## Task item
Among the entries that follow, count the lines that contain the word "trophy" and say how many there are, writing nothing else.

------ Provided data

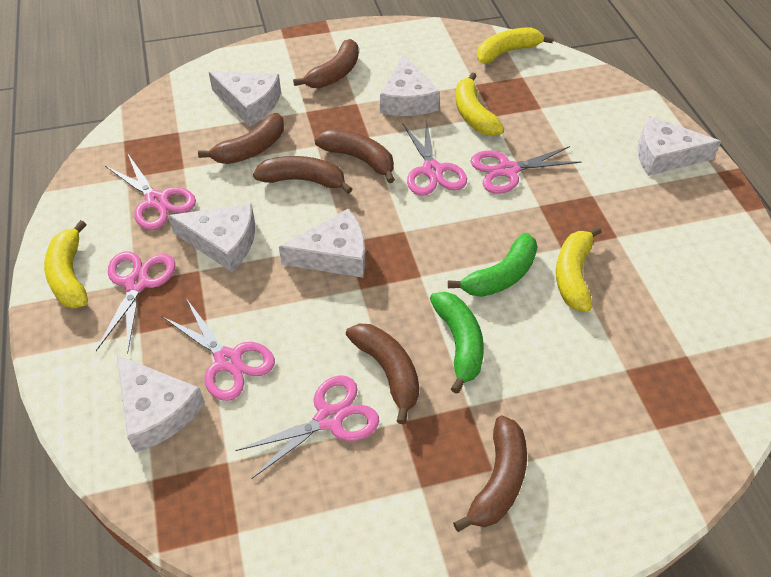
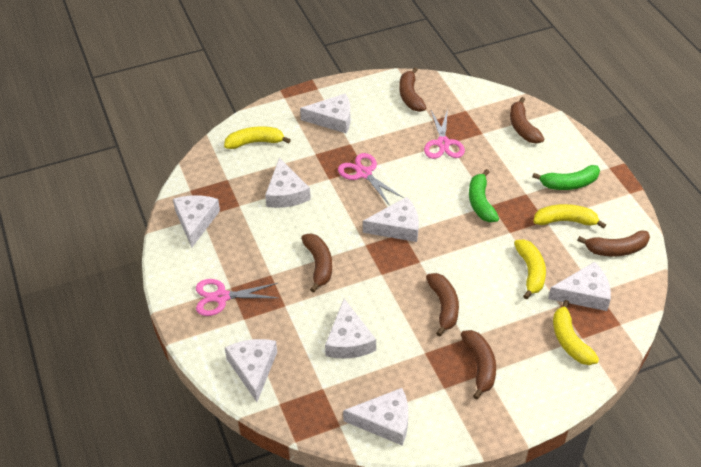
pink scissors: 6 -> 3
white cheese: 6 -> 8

------------
------ Provided data

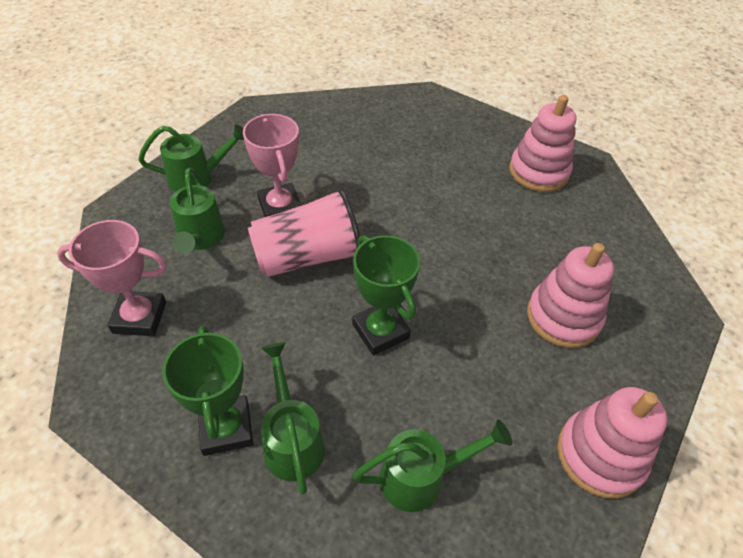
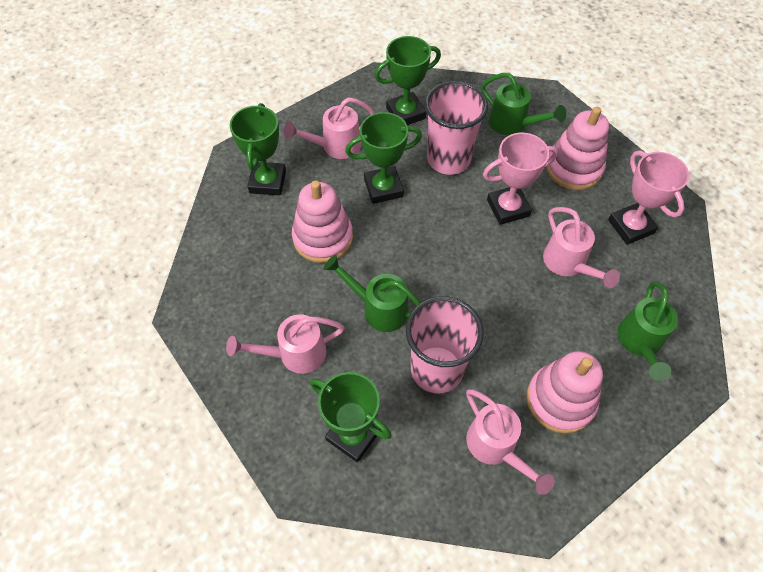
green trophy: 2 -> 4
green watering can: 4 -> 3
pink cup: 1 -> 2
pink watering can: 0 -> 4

------------
------ Provided data

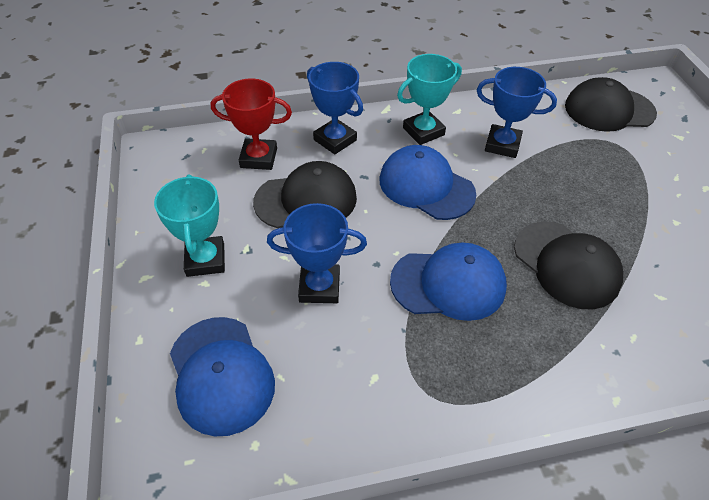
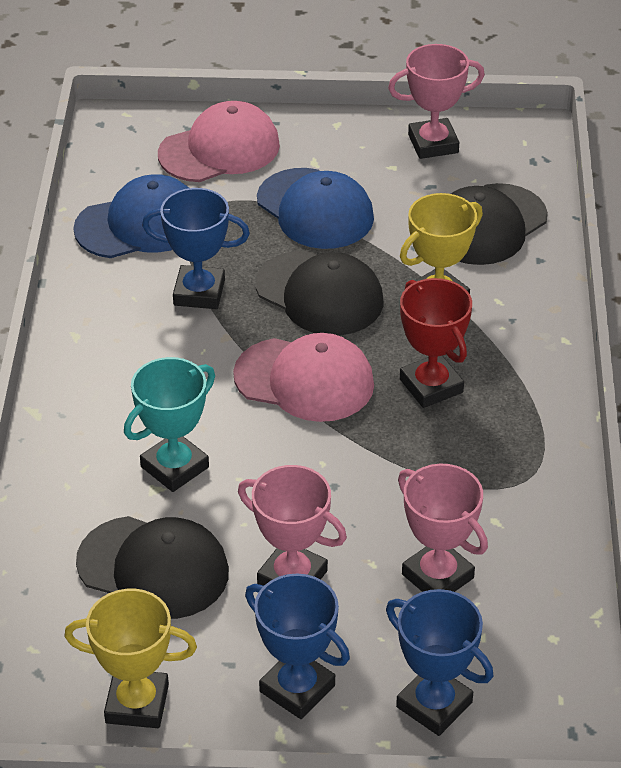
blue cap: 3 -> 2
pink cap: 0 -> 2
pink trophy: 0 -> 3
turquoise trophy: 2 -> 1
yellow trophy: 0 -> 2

------------

## Output of the exercise
4